I'd like the entries that follow repeated exactly, with the pictures left out.
=-=-=
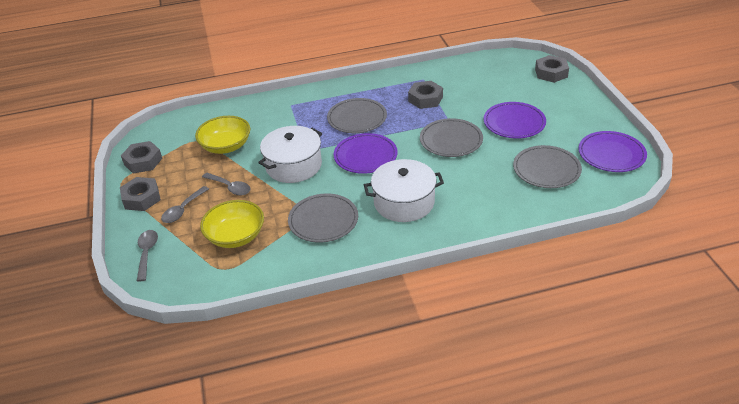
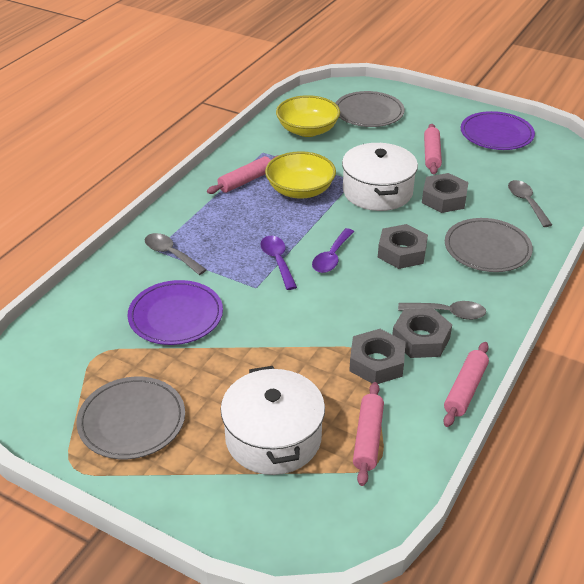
grey plate: [288,193,358,243] [327,98,387,133] [420,118,483,157] [513,145,582,188] = 4 -> [77,377,185,459] [335,91,405,127] [445,218,533,272] = 3
pink rolling pin: none = 0 -> [207,156,277,194] [353,382,384,486] [424,124,442,175] [443,342,489,427] = 4
purple plate: [334,133,398,174] [484,102,546,138] [579,131,647,172] = 3 -> [128,280,223,345] [461,111,535,150] = 2
purple spoon: none = 0 -> [260,236,297,290] [312,228,354,273] = 2

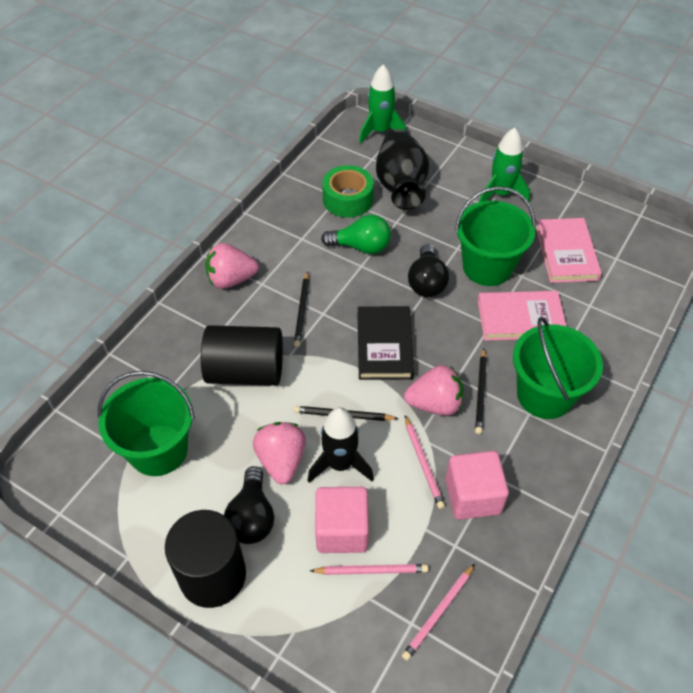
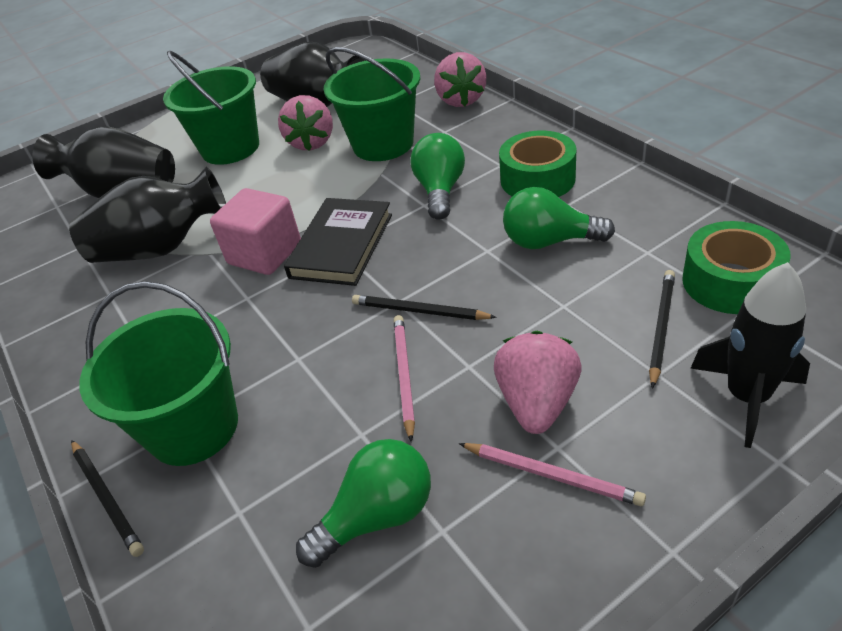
black cylinder: [165,510,246,608] [201,325,283,386] = 2 -> none = 0
black light bulb: [224,466,274,544] [408,244,449,297] = 2 -> none = 0
black vase: [376,129,429,210] = 1 -> [32,126,175,198] [69,167,226,263] [260,42,366,107] = 3
green light bulb: [321,215,391,254] = 1 -> [296,439,431,568] [411,133,465,220] [503,187,615,249] = 3
green rocket: [359,65,406,144] [479,128,530,202] = 2 -> none = 0
green tape: [322,165,374,218] = 1 -> [499,130,576,197] [682,221,791,314] = 2
pink book: [478,291,566,341] [536,218,602,283] = 2 -> none = 0
pink cube: [315,487,369,553] [446,451,509,520] = 2 -> [210,188,301,275] = 1
pink pencil: [310,564,428,575] [402,563,475,661] [405,415,445,509] = 3 -> [393,315,415,442] [459,443,646,506] = 2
=-=-=
→ Worked solution
grey plate: [288,193,358,243] [327,98,387,133] [420,118,483,157] [513,145,582,188] = 4 -> [77,377,185,459] [335,91,405,127] [445,218,533,272] = 3
pink rolling pin: none = 0 -> [207,156,277,194] [353,382,384,486] [424,124,442,175] [443,342,489,427] = 4
purple plate: [334,133,398,174] [484,102,546,138] [579,131,647,172] = 3 -> [128,280,223,345] [461,111,535,150] = 2
purple spoon: none = 0 -> [260,236,297,290] [312,228,354,273] = 2

black cylinder: [165,510,246,608] [201,325,283,386] = 2 -> none = 0
black light bulb: [224,466,274,544] [408,244,449,297] = 2 -> none = 0
black vase: [376,129,429,210] = 1 -> [32,126,175,198] [69,167,226,263] [260,42,366,107] = 3
green light bulb: [321,215,391,254] = 1 -> [296,439,431,568] [411,133,465,220] [503,187,615,249] = 3
green rocket: [359,65,406,144] [479,128,530,202] = 2 -> none = 0
green tape: [322,165,374,218] = 1 -> [499,130,576,197] [682,221,791,314] = 2
pink book: [478,291,566,341] [536,218,602,283] = 2 -> none = 0
pink cube: [315,487,369,553] [446,451,509,520] = 2 -> [210,188,301,275] = 1
pink pencil: [310,564,428,575] [402,563,475,661] [405,415,445,509] = 3 -> [393,315,415,442] [459,443,646,506] = 2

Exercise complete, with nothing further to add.